▶ [WORK REQUEST]:
Set down a faithful copy of every record below, with no images.

[[ EXERCISE INPUTS open ]]

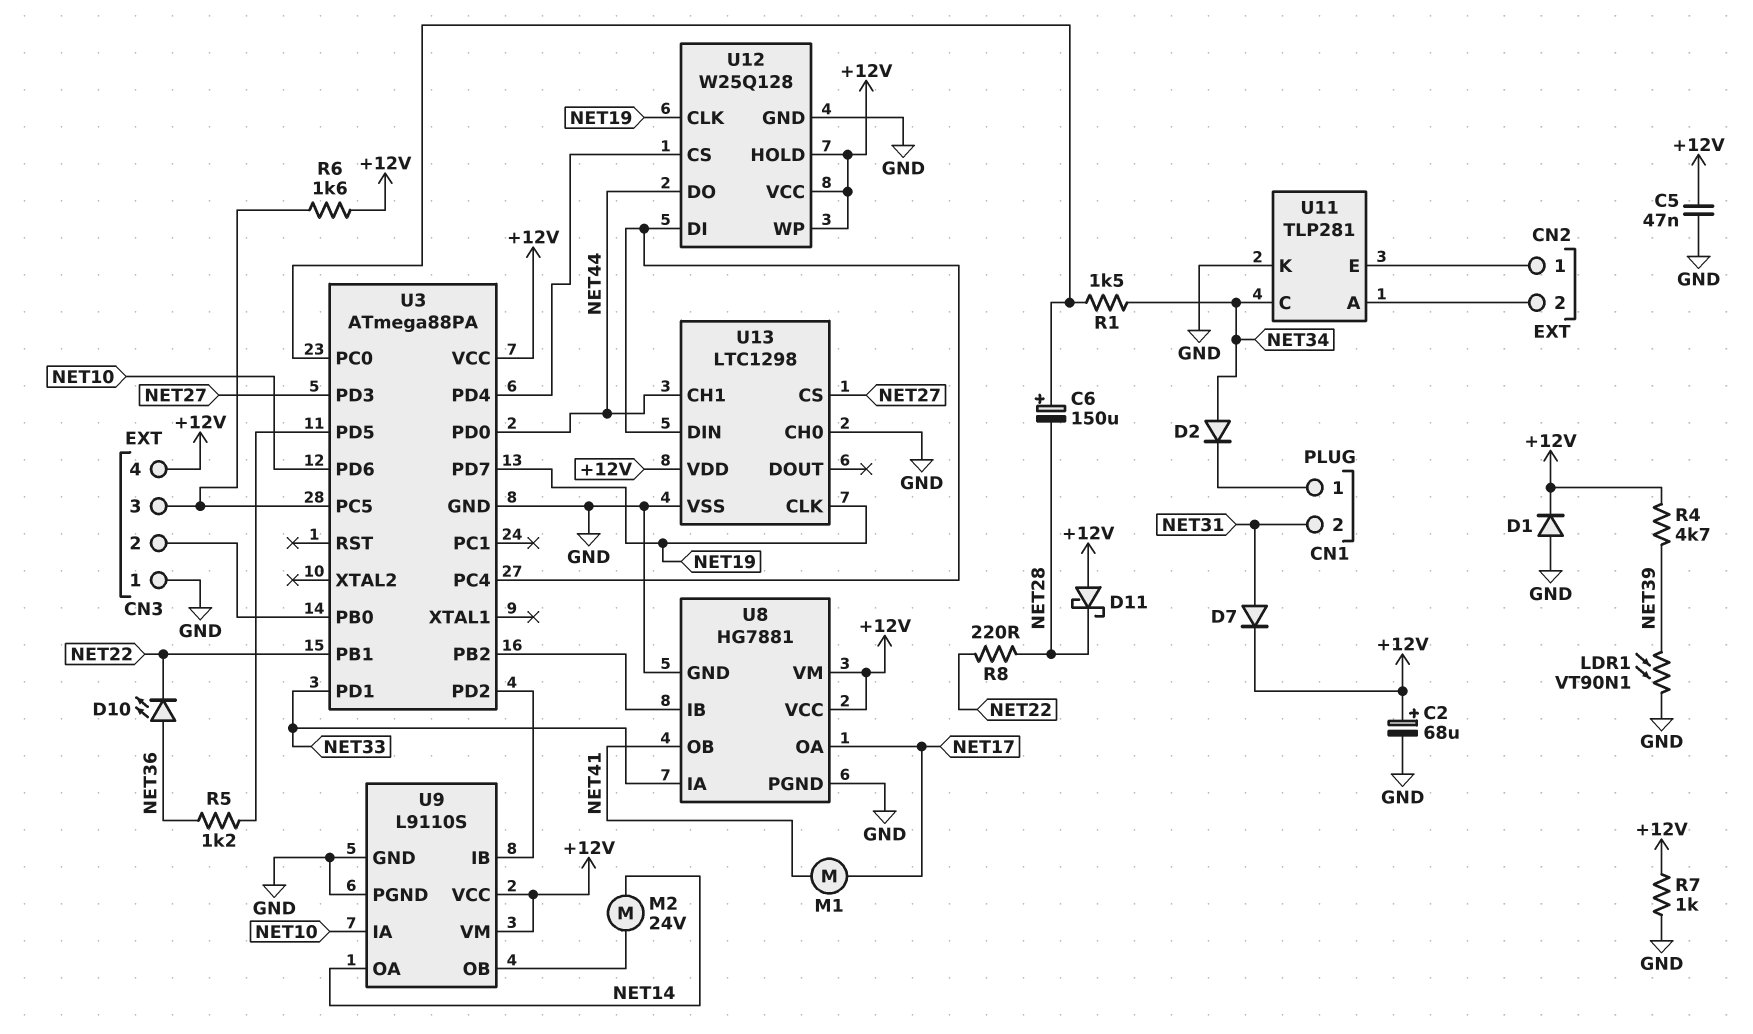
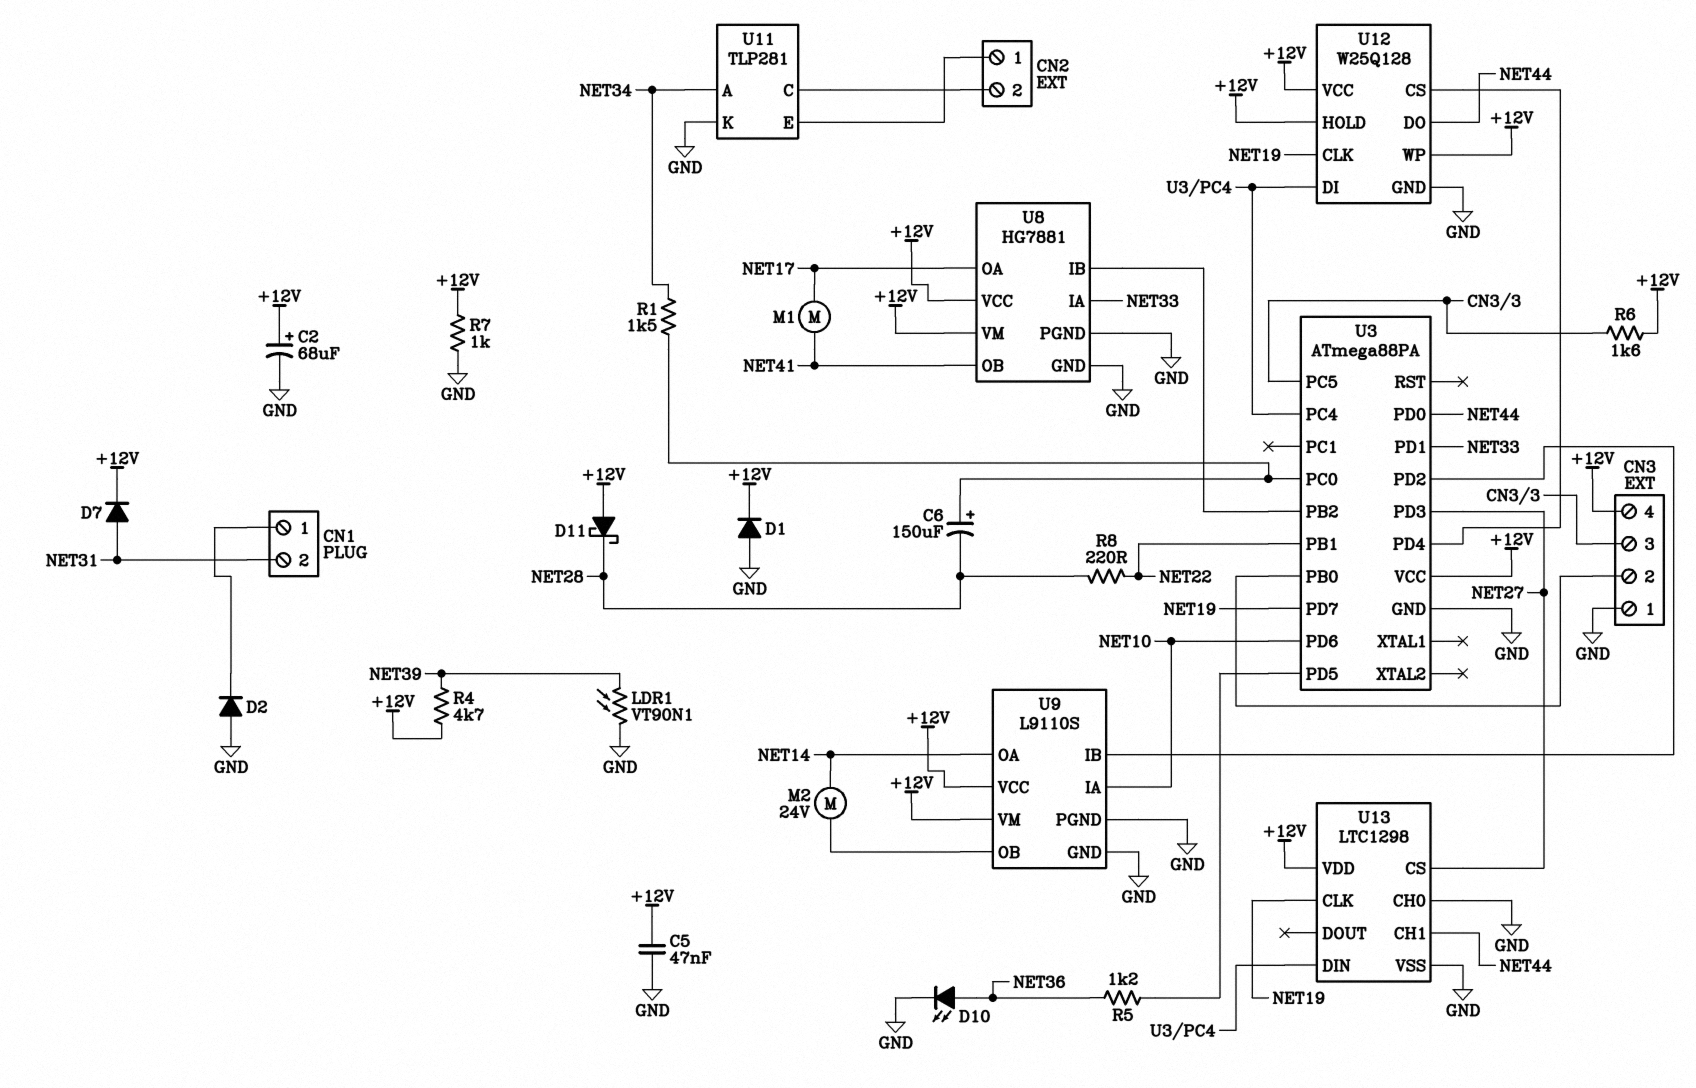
D2: diode (A NET34, K CN1/1) -> diode (A GND, K CN1/1)
D10: LED (A NET36, K NET22) -> LED (A NET36, K GND)
U11 pin A: CN2/2 -> NET34
U11 pin C: NET34 -> CN2/2

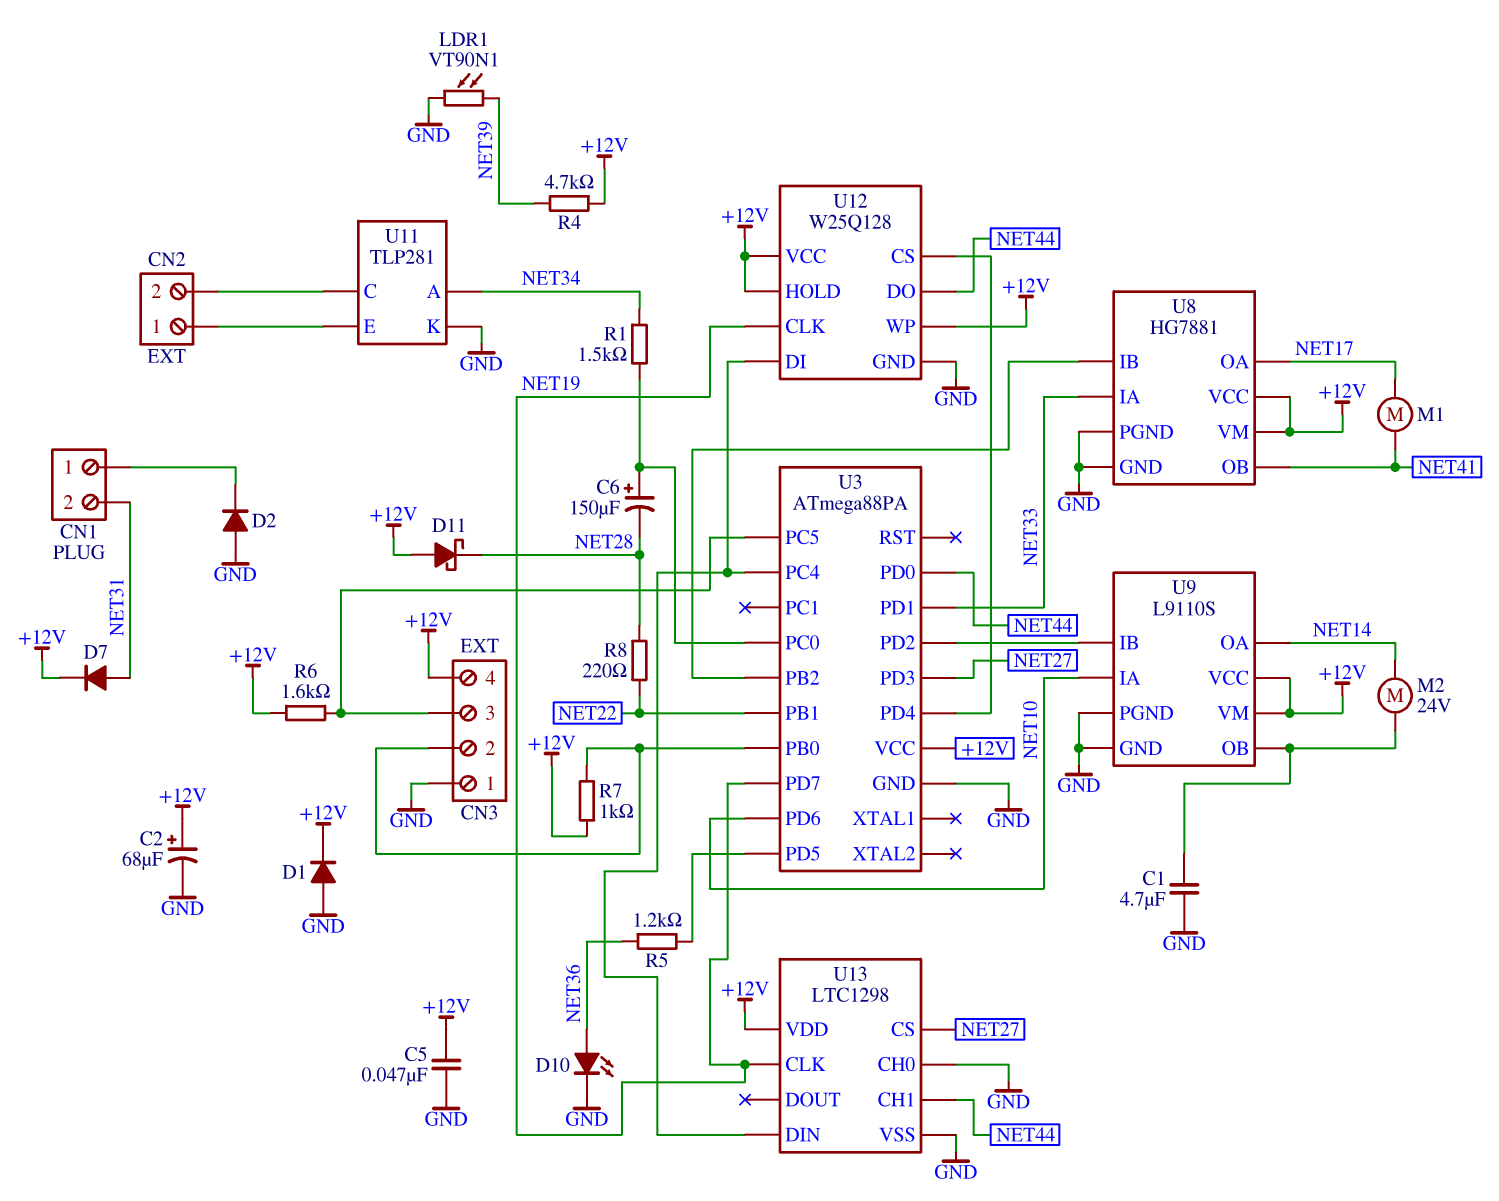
C1: none -> 4.7uF (GND, U9/OB)
R7: 1k (+12V, GND) -> 1k (+12V, CN3/2)

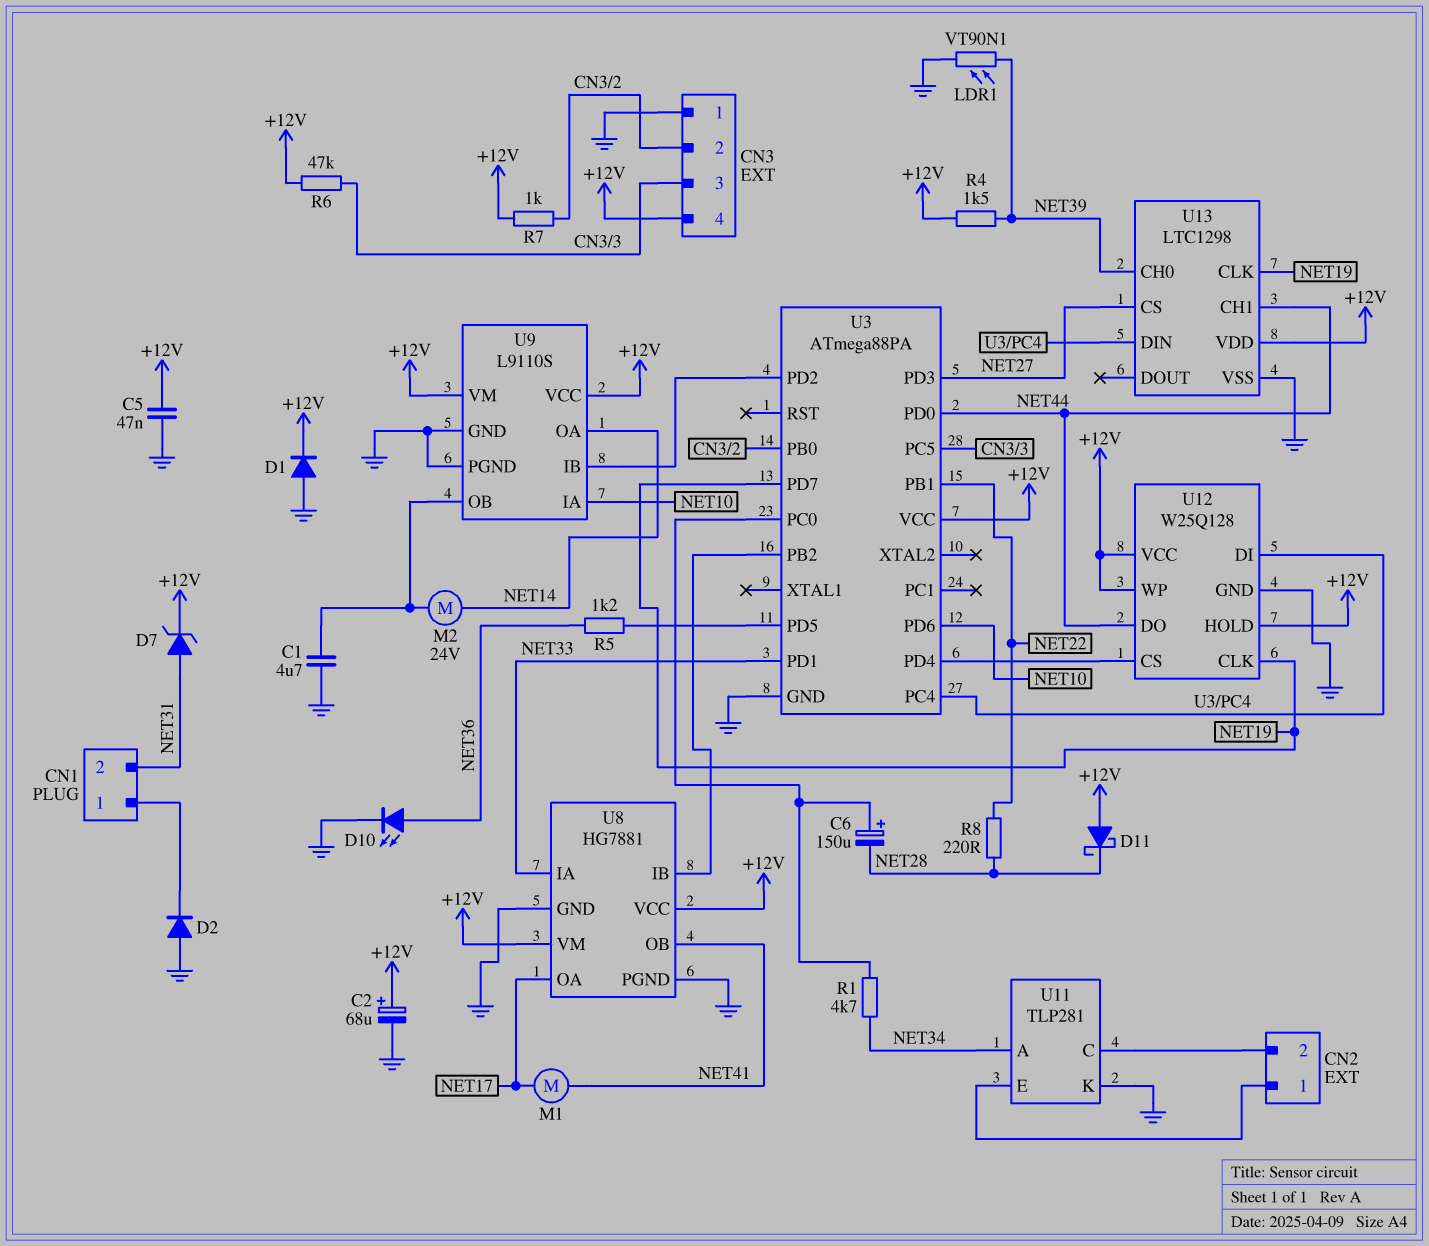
D7: diode (A NET31, K +12V) -> zener (A NET31, K +12V)
R1: 1.5k (NET34, U3/PC0) -> 4.7k (NET34, U3/PC0)
R4: 4.7k (+12V, NET39) -> 1.5k (+12V, NET39)
R6: 1.6k (+12V, CN3/3) -> 47k (+12V, CN3/3)
U13 pin CH0: GND -> NET39

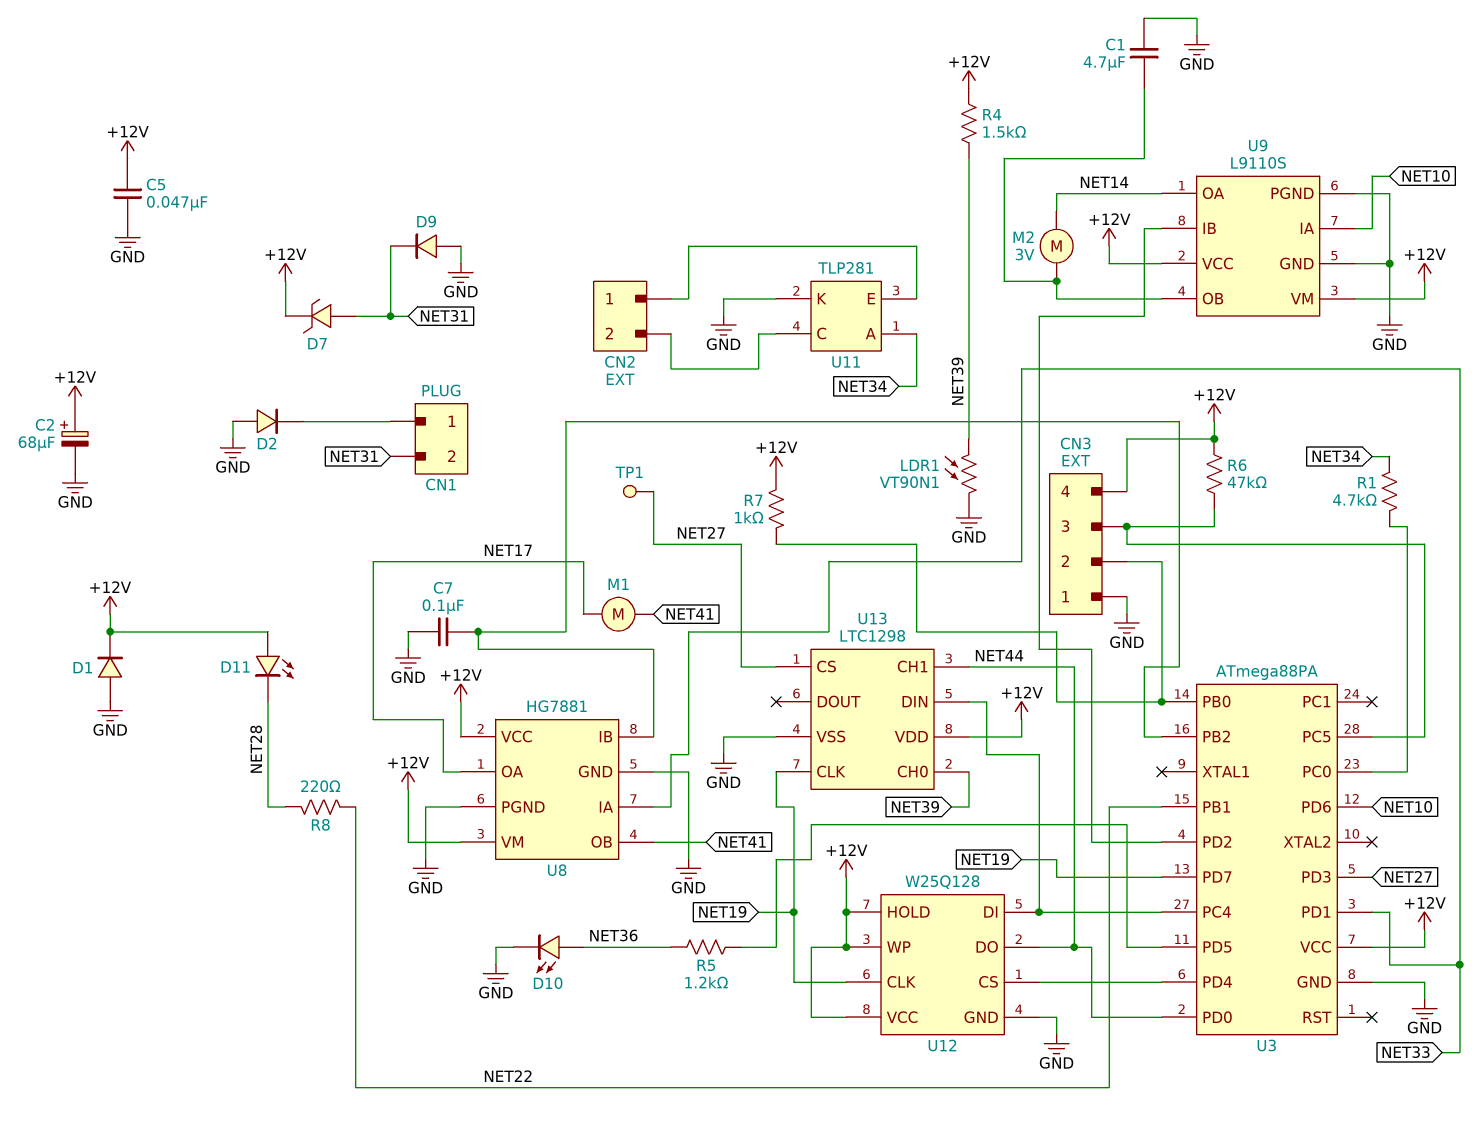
C6: 150uF (plus U3/PC0, minus NET28) -> none
C7: none -> 100nF (GND, U3/PB2)
D9: none -> diode (A GND, K NET31)
D11: schottky (A +12V, K NET28) -> LED (A +12V, K NET28)
M2: motor 24V (NET14, U9/OB) -> motor 3V (NET14, U9/OB)
TP1: none -> test point (NET27)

[[ EXERCISE INPUTS closed ]]

▶ [SOLUTION FOR THIS TASK]:
D2: diode (A NET34, K CN1/1) -> diode (A GND, K CN1/1)
D10: LED (A NET36, K NET22) -> LED (A NET36, K GND)
U11 pin A: CN2/2 -> NET34
U11 pin C: NET34 -> CN2/2

C1: none -> 4.7uF (GND, U9/OB)
R7: 1k (+12V, GND) -> 1k (+12V, CN3/2)

D7: diode (A NET31, K +12V) -> zener (A NET31, K +12V)
R1: 1.5k (NET34, U3/PC0) -> 4.7k (NET34, U3/PC0)
R4: 4.7k (+12V, NET39) -> 1.5k (+12V, NET39)
R6: 1.6k (+12V, CN3/3) -> 47k (+12V, CN3/3)
U13 pin CH0: GND -> NET39

C6: 150uF (plus U3/PC0, minus NET28) -> none
C7: none -> 100nF (GND, U3/PB2)
D9: none -> diode (A GND, K NET31)
D11: schottky (A +12V, K NET28) -> LED (A +12V, K NET28)
M2: motor 24V (NET14, U9/OB) -> motor 3V (NET14, U9/OB)
TP1: none -> test point (NET27)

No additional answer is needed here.